**INSTRUCTIONS TO FOLLOW**
The answer must be every line below that holds the word "NMOS".

**DATA SHOWN**

·····

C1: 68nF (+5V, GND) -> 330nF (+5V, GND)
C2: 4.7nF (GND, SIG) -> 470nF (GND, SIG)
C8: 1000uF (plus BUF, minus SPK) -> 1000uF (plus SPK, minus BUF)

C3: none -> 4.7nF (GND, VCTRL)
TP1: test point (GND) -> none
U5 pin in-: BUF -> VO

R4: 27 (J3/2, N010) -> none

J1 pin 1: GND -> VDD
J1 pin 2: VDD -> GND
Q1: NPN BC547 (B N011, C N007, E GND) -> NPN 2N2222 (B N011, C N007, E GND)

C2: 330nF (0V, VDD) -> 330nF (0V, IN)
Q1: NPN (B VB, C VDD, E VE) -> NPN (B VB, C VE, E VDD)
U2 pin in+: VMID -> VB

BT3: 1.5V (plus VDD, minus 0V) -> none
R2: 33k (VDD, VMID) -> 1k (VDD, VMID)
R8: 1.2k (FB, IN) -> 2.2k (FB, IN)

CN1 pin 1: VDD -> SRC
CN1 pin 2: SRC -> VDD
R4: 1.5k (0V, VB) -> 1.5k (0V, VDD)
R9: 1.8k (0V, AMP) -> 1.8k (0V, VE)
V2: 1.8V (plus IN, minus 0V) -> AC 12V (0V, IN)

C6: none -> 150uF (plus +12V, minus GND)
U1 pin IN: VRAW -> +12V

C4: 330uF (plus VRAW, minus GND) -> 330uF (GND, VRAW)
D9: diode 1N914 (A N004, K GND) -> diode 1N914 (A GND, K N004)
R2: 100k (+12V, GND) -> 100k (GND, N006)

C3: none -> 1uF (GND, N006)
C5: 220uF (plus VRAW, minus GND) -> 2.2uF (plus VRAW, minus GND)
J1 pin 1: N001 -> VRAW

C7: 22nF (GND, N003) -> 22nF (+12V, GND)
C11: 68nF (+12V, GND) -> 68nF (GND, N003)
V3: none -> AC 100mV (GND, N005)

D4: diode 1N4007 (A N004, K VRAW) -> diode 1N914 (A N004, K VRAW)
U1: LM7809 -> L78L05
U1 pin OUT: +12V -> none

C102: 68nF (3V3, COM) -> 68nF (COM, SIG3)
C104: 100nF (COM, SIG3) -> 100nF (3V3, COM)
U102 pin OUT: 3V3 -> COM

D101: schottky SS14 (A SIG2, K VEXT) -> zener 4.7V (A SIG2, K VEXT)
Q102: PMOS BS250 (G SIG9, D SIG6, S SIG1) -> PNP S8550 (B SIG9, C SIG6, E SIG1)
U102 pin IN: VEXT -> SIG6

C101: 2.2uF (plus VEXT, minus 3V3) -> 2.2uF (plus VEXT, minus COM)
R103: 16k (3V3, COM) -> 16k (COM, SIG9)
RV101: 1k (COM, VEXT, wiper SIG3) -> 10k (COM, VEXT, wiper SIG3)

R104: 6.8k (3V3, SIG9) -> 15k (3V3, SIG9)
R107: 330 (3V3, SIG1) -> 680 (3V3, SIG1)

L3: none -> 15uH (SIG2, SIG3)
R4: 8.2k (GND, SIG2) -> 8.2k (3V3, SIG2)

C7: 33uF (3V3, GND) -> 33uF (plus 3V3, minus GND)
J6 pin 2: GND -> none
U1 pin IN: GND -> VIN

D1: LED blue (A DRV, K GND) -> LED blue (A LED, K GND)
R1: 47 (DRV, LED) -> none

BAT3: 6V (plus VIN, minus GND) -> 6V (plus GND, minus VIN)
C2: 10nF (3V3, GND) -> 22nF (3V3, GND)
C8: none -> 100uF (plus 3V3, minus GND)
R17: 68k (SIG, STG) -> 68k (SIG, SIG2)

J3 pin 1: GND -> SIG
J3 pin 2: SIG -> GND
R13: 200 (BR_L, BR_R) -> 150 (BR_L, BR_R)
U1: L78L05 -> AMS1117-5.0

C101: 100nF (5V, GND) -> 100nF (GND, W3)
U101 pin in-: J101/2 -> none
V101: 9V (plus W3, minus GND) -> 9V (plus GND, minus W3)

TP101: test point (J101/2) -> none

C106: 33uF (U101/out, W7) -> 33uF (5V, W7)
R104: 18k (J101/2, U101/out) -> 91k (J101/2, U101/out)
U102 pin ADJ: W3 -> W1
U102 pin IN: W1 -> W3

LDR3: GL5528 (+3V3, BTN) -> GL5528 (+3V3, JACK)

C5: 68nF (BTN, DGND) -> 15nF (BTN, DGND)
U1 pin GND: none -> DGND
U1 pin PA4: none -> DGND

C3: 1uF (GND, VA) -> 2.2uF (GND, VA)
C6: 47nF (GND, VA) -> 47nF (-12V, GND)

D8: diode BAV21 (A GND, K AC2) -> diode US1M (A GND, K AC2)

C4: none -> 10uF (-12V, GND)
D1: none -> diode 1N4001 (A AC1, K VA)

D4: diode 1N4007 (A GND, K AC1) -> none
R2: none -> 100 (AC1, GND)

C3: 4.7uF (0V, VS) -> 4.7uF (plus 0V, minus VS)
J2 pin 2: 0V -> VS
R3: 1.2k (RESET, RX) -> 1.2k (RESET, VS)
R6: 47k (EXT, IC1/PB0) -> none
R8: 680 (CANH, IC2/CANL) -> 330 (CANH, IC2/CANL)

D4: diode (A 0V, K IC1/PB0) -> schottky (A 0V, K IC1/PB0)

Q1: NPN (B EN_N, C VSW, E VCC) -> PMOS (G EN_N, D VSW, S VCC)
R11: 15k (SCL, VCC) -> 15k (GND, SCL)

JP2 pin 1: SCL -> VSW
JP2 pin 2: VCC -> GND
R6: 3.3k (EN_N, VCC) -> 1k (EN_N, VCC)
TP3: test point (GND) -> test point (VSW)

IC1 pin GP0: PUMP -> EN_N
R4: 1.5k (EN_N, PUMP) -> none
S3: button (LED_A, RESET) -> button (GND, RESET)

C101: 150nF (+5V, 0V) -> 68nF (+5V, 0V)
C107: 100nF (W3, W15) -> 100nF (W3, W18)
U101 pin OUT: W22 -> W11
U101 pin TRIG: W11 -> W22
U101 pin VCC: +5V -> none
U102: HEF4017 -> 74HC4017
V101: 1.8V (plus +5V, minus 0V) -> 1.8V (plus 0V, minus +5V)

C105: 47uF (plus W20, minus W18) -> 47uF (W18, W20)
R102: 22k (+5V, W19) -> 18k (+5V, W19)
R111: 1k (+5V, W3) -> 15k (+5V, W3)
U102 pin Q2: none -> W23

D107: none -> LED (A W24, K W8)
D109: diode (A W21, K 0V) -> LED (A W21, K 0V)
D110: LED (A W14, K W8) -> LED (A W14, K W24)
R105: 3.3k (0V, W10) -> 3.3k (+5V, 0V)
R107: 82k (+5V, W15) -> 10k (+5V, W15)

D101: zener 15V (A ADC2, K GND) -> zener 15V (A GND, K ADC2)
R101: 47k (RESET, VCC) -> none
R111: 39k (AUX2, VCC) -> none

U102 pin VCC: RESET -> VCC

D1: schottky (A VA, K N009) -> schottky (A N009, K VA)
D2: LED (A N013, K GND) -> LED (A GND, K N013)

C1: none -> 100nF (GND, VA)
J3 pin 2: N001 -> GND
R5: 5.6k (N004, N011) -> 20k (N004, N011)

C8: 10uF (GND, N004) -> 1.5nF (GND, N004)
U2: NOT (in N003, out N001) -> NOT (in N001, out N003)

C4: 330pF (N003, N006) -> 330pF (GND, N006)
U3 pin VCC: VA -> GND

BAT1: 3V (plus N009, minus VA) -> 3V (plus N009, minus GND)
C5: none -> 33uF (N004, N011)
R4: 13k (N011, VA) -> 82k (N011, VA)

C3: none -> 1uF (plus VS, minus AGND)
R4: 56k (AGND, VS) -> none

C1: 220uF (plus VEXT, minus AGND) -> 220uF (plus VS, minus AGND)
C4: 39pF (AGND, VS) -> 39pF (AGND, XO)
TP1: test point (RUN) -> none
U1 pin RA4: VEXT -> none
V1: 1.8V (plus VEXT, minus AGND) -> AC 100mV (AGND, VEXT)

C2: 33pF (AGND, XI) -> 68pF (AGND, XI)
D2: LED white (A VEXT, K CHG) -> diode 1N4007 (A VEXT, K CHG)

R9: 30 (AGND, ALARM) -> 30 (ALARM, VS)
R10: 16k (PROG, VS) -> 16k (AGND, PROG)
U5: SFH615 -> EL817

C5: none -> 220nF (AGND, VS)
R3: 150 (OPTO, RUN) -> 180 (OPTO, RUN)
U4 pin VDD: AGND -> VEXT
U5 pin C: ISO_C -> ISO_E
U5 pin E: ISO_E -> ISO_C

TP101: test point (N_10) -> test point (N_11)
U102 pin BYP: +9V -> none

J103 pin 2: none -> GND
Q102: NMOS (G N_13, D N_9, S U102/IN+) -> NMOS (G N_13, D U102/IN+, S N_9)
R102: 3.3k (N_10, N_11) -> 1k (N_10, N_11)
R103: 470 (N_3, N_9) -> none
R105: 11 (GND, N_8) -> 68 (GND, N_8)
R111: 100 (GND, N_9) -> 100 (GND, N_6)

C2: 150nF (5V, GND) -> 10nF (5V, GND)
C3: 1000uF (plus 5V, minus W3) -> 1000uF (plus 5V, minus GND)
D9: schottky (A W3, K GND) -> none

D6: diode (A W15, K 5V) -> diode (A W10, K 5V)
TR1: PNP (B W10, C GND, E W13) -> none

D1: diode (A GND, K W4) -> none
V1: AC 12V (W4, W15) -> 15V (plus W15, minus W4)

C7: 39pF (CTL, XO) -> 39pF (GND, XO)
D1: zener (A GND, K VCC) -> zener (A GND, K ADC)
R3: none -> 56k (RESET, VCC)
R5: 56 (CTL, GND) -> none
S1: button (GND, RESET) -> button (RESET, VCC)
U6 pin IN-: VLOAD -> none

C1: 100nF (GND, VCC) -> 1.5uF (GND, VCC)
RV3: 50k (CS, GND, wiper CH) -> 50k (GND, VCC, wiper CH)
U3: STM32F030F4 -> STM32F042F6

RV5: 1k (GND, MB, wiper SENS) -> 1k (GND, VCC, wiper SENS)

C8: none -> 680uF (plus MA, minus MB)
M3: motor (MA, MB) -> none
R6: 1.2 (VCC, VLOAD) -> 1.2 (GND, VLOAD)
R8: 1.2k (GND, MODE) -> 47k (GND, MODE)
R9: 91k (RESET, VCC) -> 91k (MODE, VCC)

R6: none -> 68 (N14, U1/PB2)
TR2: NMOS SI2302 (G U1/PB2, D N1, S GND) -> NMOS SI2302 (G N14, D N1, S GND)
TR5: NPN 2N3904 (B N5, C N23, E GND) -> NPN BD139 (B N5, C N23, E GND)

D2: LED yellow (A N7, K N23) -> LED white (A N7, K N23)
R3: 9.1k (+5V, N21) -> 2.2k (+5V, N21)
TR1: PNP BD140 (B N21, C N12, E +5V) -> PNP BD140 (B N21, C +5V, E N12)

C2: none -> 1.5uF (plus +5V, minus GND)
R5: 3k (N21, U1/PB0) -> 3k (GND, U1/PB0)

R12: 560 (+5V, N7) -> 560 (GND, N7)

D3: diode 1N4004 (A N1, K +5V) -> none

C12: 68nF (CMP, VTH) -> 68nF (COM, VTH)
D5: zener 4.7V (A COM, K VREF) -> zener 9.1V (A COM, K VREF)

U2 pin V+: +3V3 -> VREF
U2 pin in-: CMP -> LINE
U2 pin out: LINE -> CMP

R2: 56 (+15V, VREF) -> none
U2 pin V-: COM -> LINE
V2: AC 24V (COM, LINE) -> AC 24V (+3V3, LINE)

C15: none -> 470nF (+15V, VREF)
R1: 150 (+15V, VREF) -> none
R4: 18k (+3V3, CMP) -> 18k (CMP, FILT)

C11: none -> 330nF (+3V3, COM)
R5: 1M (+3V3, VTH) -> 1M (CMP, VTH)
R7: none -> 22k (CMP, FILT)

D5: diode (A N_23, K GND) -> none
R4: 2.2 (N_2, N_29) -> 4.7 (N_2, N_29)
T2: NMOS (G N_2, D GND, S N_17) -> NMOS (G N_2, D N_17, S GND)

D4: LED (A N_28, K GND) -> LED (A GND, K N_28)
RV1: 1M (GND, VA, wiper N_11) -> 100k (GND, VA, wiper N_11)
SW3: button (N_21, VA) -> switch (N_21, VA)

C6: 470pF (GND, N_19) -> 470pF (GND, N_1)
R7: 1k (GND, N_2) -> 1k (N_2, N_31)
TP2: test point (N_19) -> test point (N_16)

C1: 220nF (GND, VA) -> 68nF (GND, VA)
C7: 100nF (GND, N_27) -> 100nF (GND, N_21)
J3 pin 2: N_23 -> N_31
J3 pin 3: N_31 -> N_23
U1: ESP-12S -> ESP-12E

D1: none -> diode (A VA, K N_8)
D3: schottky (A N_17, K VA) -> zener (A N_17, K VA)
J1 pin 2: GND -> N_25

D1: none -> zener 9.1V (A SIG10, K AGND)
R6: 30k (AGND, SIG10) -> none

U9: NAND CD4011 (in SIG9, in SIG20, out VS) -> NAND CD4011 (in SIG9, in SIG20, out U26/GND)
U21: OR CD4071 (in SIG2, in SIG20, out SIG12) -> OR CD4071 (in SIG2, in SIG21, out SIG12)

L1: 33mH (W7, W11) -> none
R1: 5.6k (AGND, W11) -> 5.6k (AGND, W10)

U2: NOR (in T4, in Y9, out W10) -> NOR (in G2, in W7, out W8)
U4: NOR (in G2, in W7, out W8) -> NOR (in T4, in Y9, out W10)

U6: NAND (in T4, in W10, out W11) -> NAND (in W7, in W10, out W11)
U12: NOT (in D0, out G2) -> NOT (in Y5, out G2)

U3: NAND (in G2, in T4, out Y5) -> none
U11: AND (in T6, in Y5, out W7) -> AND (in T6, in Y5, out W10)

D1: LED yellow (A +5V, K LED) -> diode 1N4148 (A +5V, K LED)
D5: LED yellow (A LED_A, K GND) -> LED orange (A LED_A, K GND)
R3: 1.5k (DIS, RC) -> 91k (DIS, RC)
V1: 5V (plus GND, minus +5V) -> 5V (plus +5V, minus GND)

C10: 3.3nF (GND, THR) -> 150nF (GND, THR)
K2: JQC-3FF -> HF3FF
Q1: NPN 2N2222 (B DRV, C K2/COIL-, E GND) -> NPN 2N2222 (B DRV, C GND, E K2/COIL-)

·····

**RESPONSE TO THE TASK**
Q102: NMOS (G N_13, D N_9, S U102/IN+) -> NMOS (G N_13, D U102/IN+, S N_9)
TR2: NMOS SI2302 (G U1/PB2, D N1, S GND) -> NMOS SI2302 (G N14, D N1, S GND)
T2: NMOS (G N_2, D GND, S N_17) -> NMOS (G N_2, D N_17, S GND)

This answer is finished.